Data for this exercise
▼▼▼

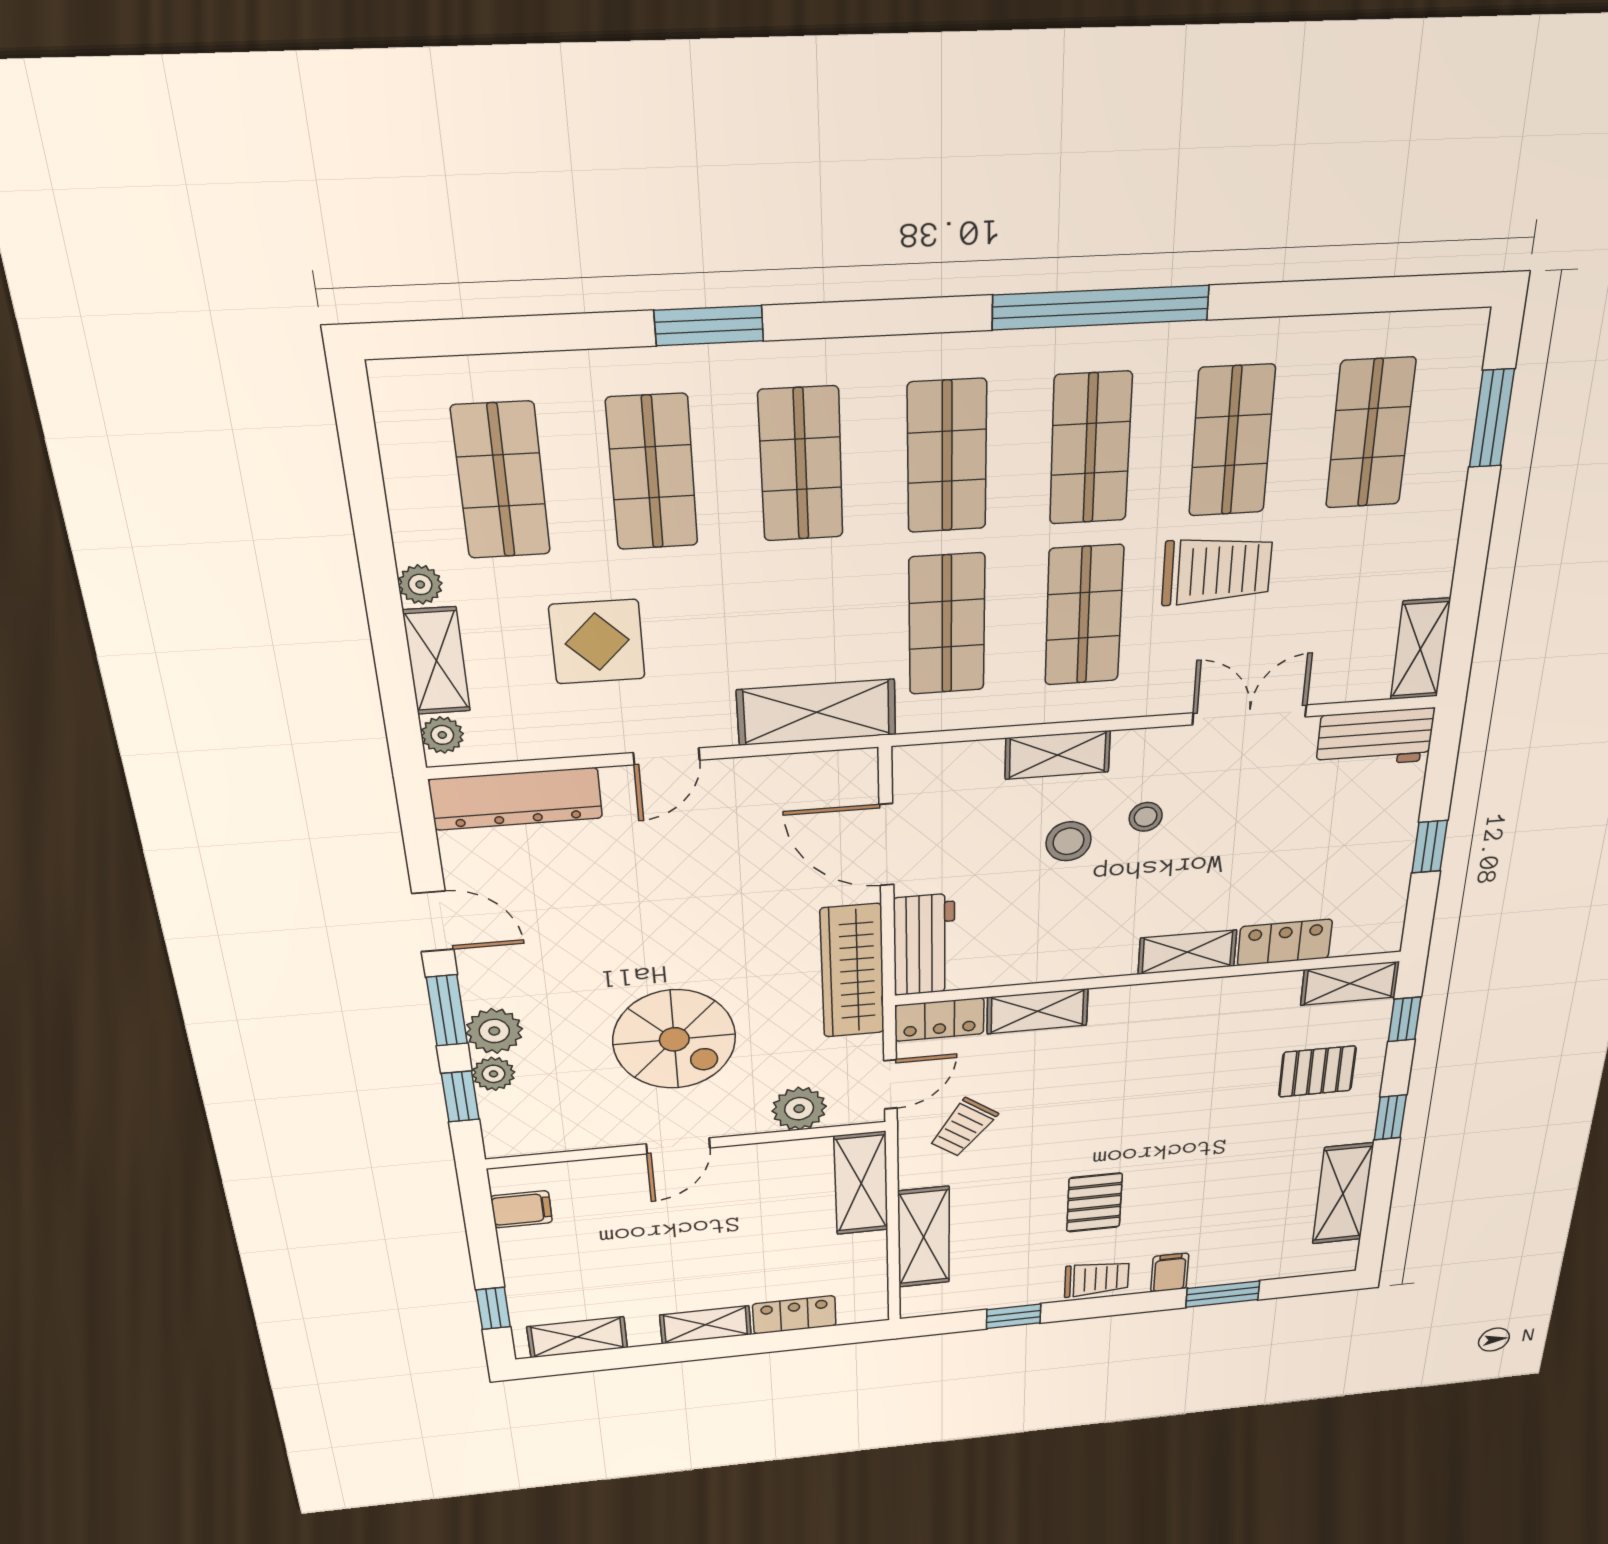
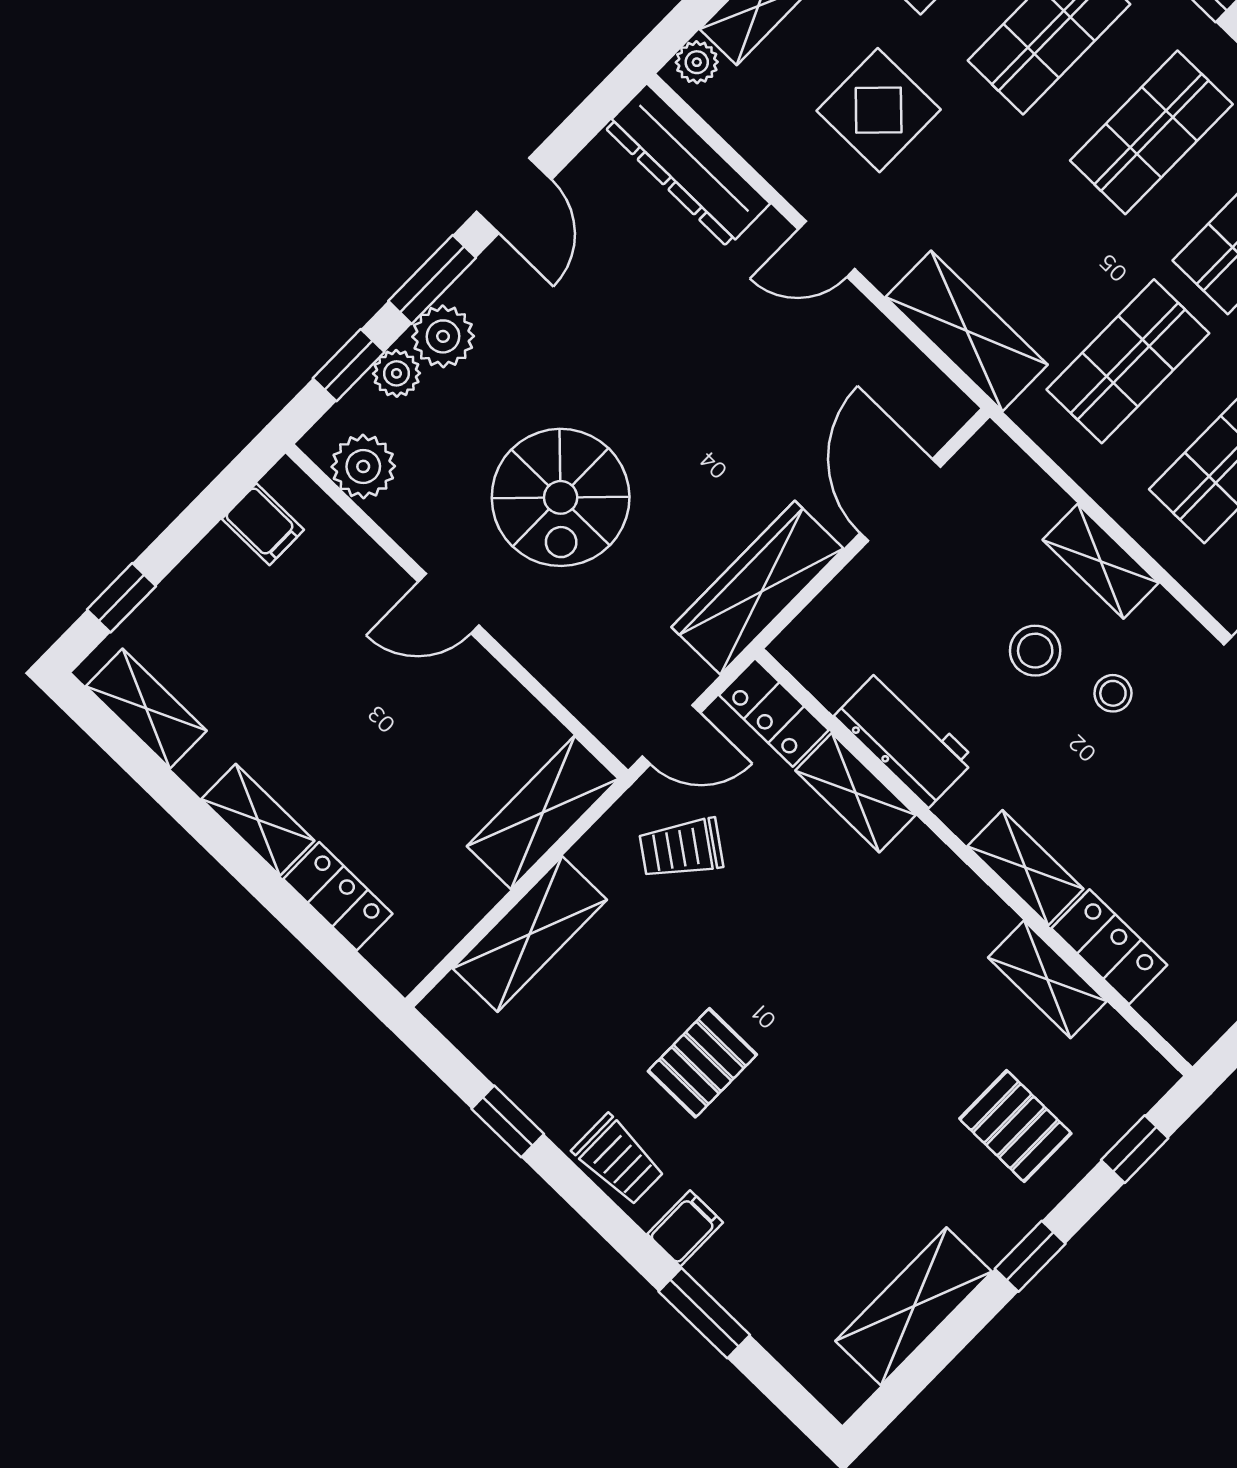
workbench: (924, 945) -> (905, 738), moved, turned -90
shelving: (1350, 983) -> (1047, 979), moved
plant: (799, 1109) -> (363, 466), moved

▲▲▲
▼▼▼

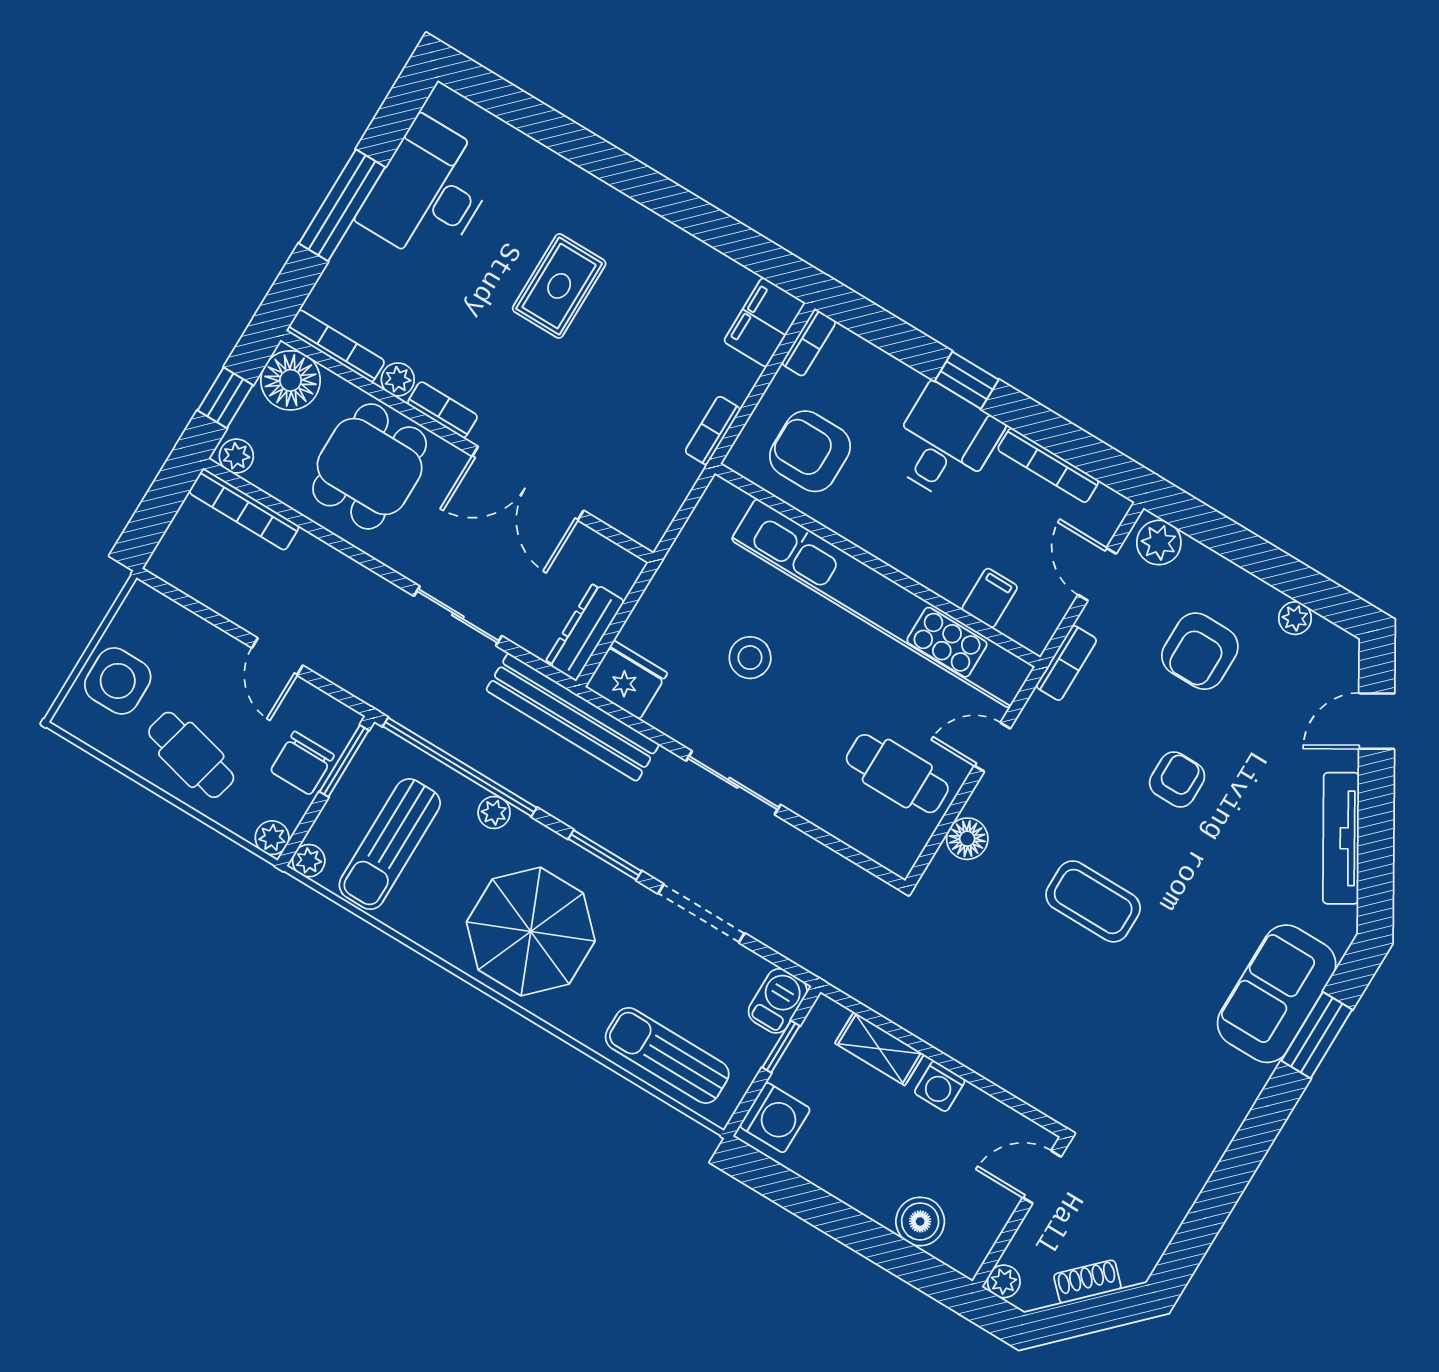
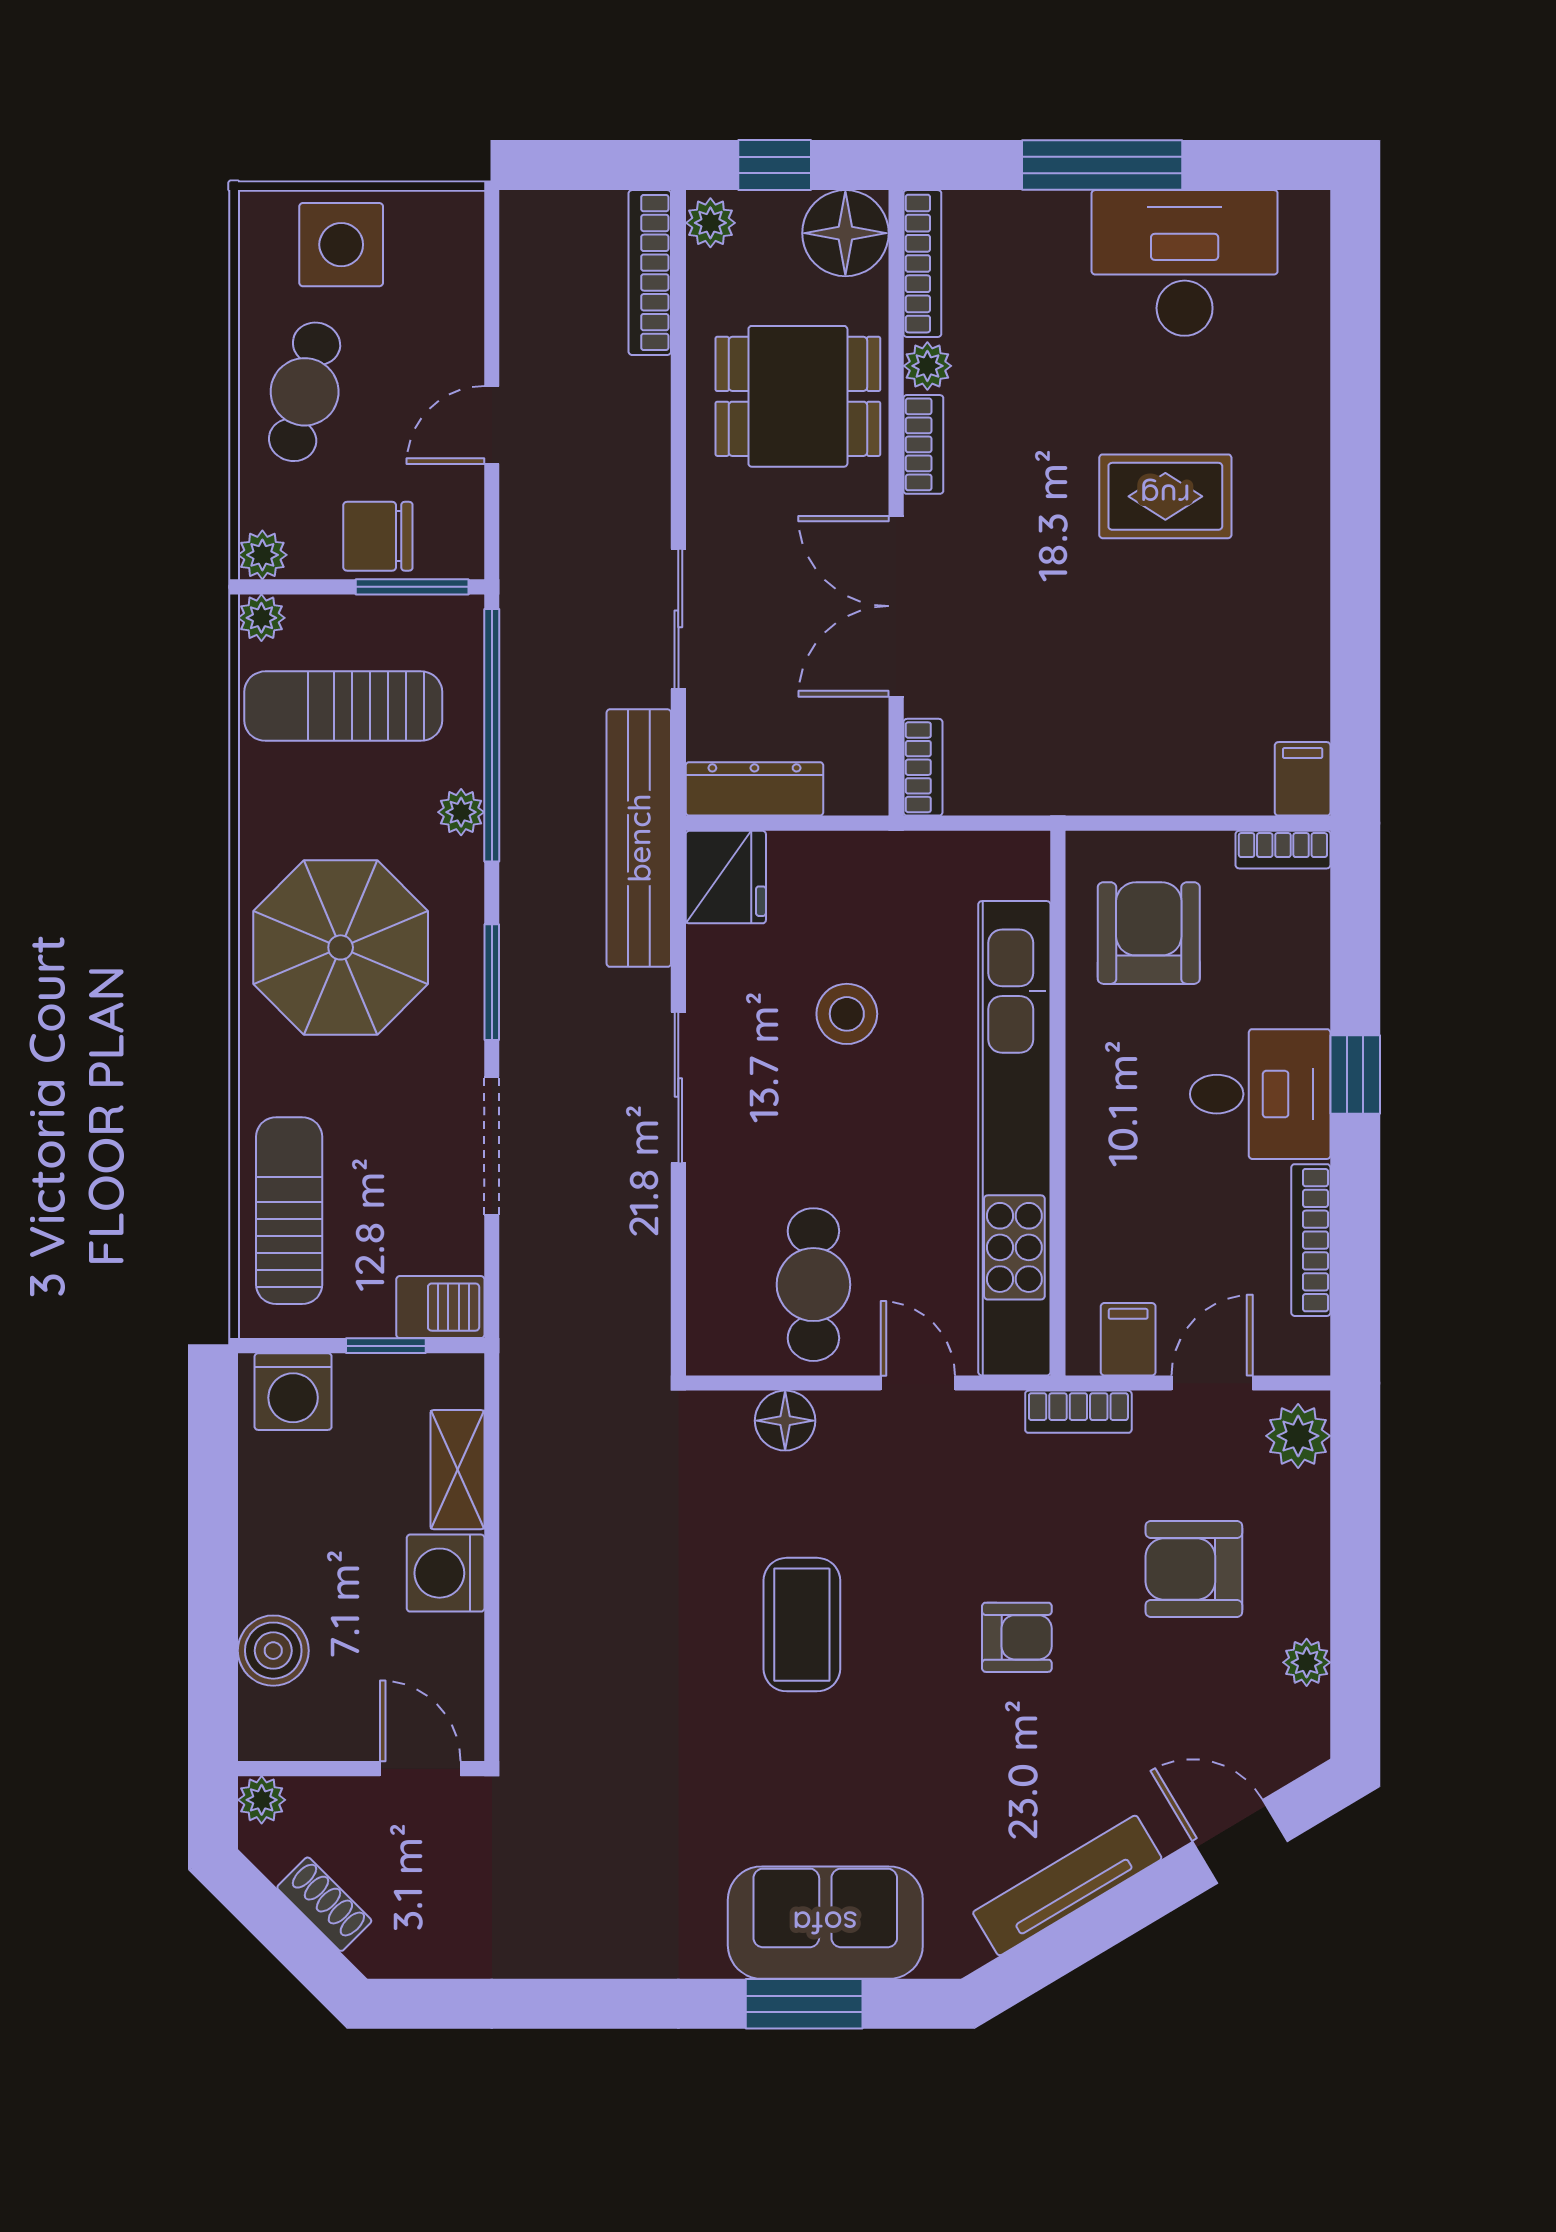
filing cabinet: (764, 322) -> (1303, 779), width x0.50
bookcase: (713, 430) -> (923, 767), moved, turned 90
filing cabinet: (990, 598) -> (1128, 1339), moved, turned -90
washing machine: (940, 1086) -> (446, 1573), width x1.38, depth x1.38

▲▲▲

Exercise objective
There is a run of lines above from the one with "workbench: (924, 945)" to the one with "plant: (799, 1109) -> (363, 466), moved"; print exactly that run, both ends included, and nothing else.

Response area
workbench: (924, 945) -> (905, 738), moved, turned -90
shelving: (1350, 983) -> (1047, 979), moved
plant: (799, 1109) -> (363, 466), moved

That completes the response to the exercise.